__INSTRUCTIONS FOR THE TASK__: Count each line below that has "purple" anywhere in it. Answer with the total alone.

__RECORDS FOR PROCESSING__:
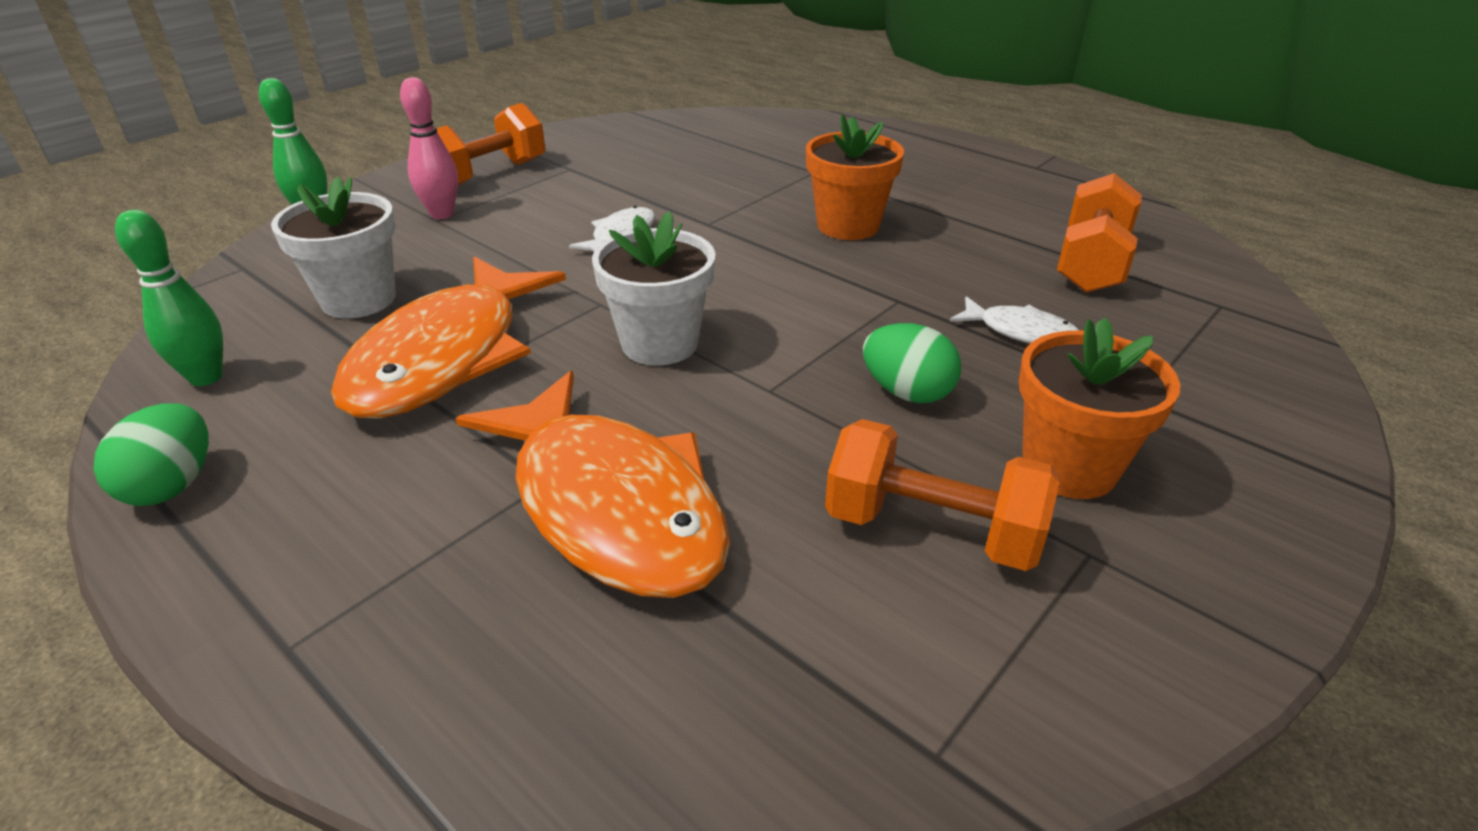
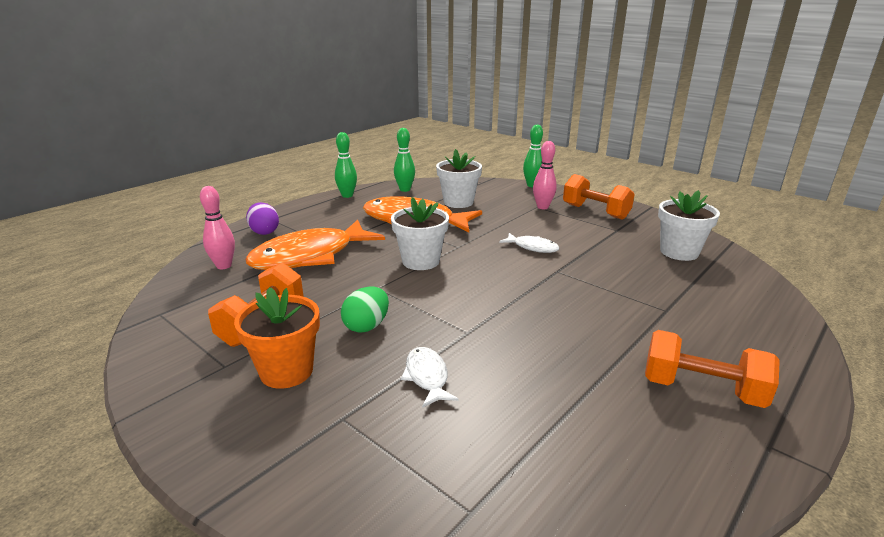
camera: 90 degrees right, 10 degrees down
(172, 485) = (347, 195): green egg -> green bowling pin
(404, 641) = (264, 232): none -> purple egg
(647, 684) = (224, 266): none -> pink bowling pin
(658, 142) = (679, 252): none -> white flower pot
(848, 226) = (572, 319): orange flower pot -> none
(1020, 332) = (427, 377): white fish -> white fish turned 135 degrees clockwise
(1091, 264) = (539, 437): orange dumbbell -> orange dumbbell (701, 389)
* * *
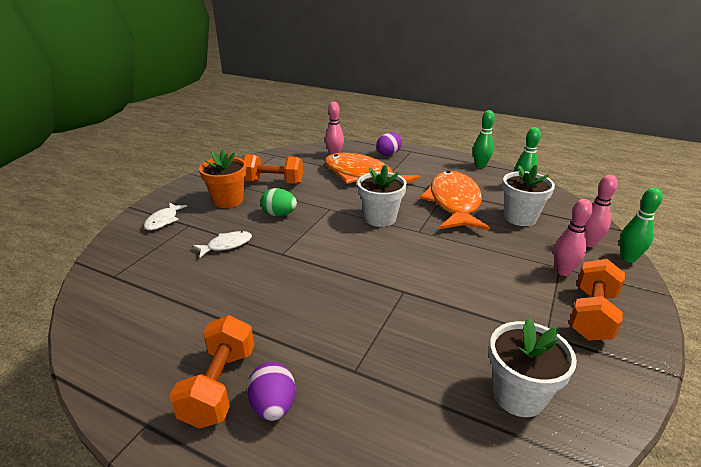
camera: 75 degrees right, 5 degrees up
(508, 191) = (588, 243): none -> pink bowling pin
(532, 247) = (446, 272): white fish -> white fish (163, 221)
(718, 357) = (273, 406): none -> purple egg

__OUTPUT OF THE TASK__: 2